Aim of the exercise>
Please write out only the lines running from the one with "bench: (224, 135) -> (426, 199), moved" through the last line of the listing, each exactly as given.
[Recorded data]
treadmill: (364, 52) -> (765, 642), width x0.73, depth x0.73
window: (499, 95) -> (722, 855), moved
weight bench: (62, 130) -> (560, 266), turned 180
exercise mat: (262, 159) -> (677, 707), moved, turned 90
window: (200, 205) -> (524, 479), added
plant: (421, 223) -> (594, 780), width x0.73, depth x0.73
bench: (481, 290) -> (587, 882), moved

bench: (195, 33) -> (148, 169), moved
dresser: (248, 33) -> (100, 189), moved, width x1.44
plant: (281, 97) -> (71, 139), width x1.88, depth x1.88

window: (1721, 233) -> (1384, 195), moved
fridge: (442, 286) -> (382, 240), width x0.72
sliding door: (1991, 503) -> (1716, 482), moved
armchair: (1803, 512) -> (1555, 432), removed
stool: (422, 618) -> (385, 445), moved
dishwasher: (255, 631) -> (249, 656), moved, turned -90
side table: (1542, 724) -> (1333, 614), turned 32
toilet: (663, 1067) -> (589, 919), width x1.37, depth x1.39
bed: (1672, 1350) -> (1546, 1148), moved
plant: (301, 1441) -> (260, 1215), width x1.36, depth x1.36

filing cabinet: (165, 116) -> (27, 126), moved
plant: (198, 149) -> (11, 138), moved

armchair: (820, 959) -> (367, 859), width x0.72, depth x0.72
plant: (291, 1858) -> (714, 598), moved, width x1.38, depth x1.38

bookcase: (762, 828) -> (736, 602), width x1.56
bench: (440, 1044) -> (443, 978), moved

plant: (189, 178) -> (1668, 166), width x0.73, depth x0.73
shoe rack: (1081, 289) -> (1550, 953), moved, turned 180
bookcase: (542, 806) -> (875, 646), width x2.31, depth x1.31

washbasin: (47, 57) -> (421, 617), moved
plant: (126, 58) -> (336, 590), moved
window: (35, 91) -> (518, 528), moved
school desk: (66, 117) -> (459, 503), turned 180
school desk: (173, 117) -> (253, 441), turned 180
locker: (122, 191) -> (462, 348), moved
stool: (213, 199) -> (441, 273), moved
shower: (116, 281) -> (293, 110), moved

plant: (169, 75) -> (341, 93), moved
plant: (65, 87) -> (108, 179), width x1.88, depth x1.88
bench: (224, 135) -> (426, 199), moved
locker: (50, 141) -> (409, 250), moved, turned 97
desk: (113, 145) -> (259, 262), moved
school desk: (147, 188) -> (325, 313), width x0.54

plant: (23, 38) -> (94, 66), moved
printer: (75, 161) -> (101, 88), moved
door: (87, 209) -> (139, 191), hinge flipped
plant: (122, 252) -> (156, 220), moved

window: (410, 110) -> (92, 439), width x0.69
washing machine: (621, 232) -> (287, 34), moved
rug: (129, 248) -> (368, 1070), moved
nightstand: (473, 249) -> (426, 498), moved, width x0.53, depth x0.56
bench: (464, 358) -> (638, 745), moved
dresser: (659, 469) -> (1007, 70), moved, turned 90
[/Recorded data]
Solution below>
bench: (224, 135) -> (426, 199), moved
locker: (50, 141) -> (409, 250), moved, turned 97
desk: (113, 145) -> (259, 262), moved
school desk: (147, 188) -> (325, 313), width x0.54

plant: (23, 38) -> (94, 66), moved
printer: (75, 161) -> (101, 88), moved
door: (87, 209) -> (139, 191), hinge flipped
plant: (122, 252) -> (156, 220), moved

window: (410, 110) -> (92, 439), width x0.69
washing machine: (621, 232) -> (287, 34), moved
rug: (129, 248) -> (368, 1070), moved
nightstand: (473, 249) -> (426, 498), moved, width x0.53, depth x0.56
bench: (464, 358) -> (638, 745), moved
dresser: (659, 469) -> (1007, 70), moved, turned 90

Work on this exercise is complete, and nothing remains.